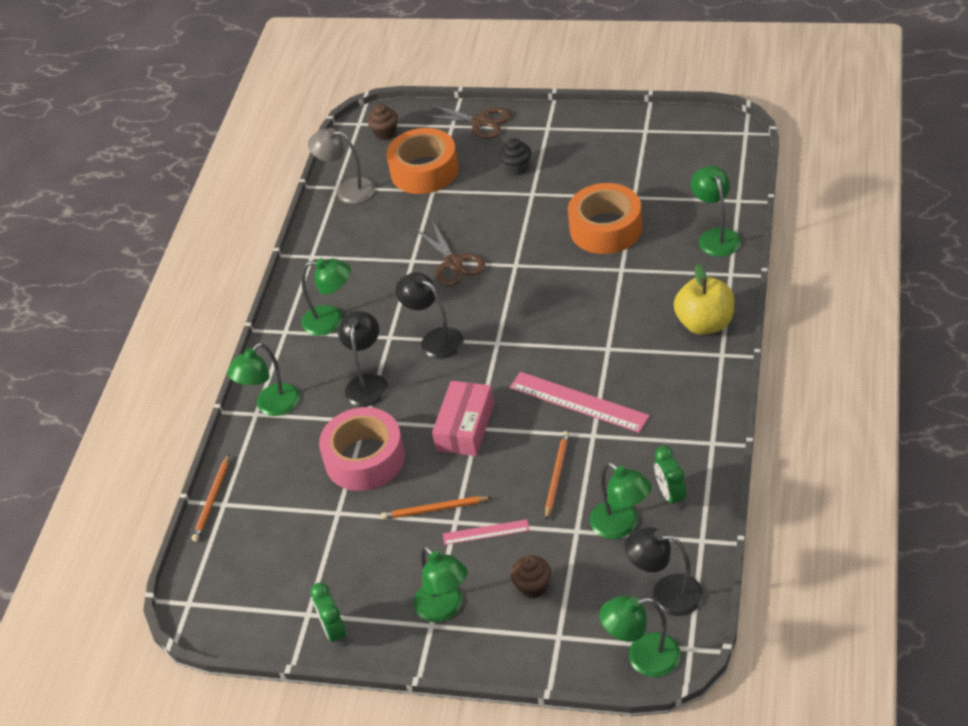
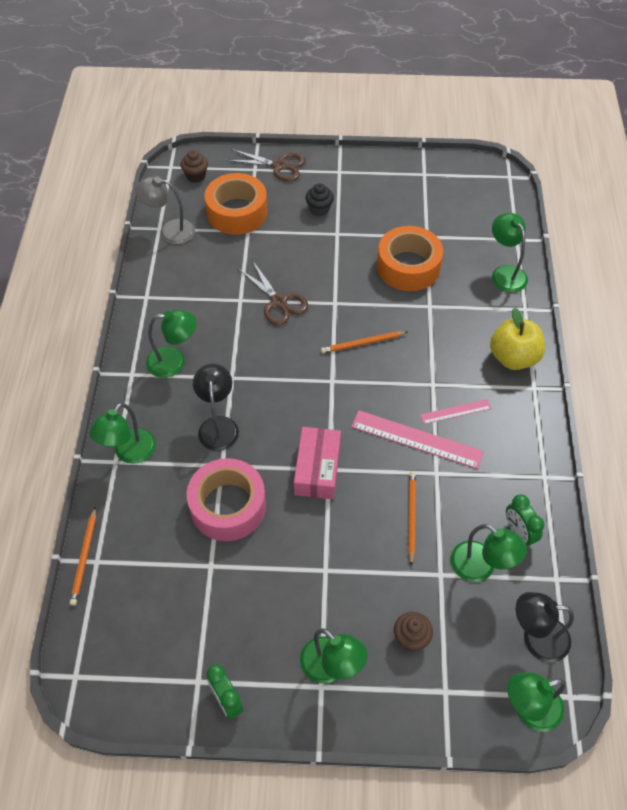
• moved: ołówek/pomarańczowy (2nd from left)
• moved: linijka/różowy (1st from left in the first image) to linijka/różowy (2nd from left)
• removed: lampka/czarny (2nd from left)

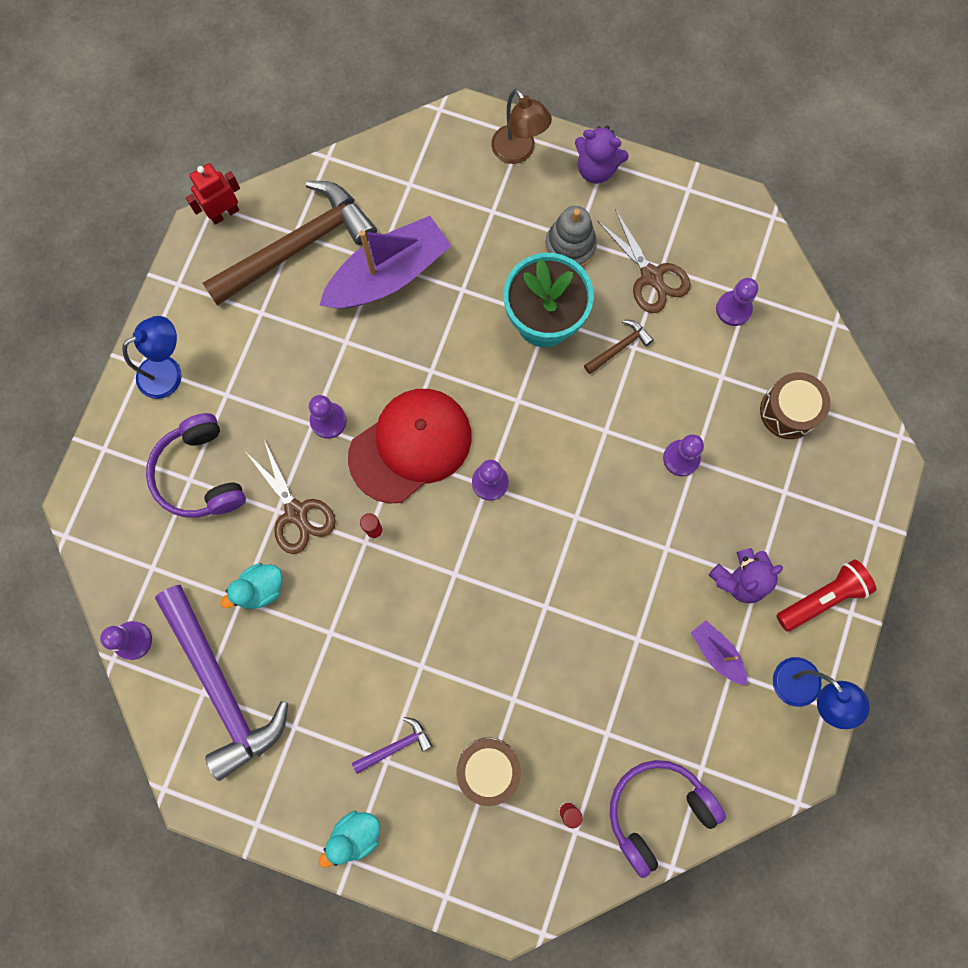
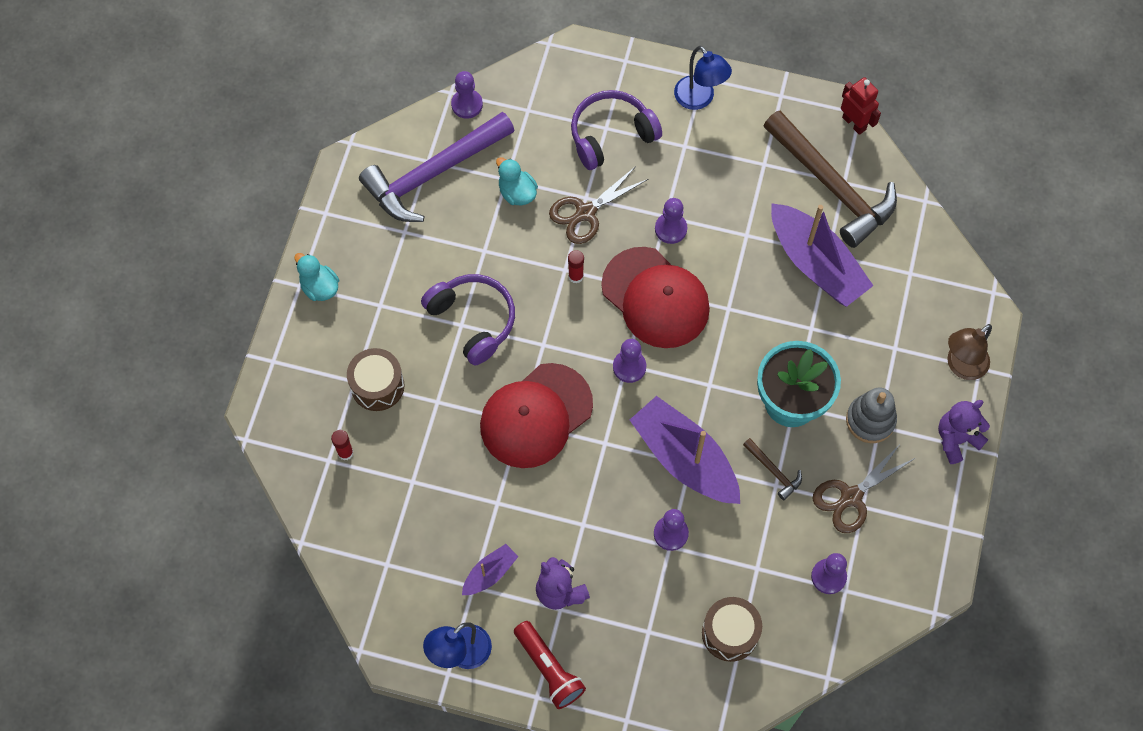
• moved: słuchawki/fioletowy (2nd from left in the first image) to słuchawki/fioletowy (1st from left)
• added: czapka/czerwony (1st from left)
• added: łódka/fioletowy (2nd from left)
• turned: miś/fioletowy (1st from left in the first image) 45 degrees clockwise
• removed: młotek/fioletowy (2nd from left)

Activity:
Word for word, set down every record, keeping the images out.

Solution for this exercise:
• moved: ołówek/pomarańczowy (2nd from left)
• moved: linijka/różowy (1st from left in the first image) to linijka/różowy (2nd from left)
• removed: lampka/czarny (2nd from left)

• moved: słuchawki/fioletowy (2nd from left in the first image) to słuchawki/fioletowy (1st from left)
• added: czapka/czerwony (1st from left)
• added: łódka/fioletowy (2nd from left)
• turned: miś/fioletowy (1st from left in the first image) 45 degrees clockwise
• removed: młotek/fioletowy (2nd from left)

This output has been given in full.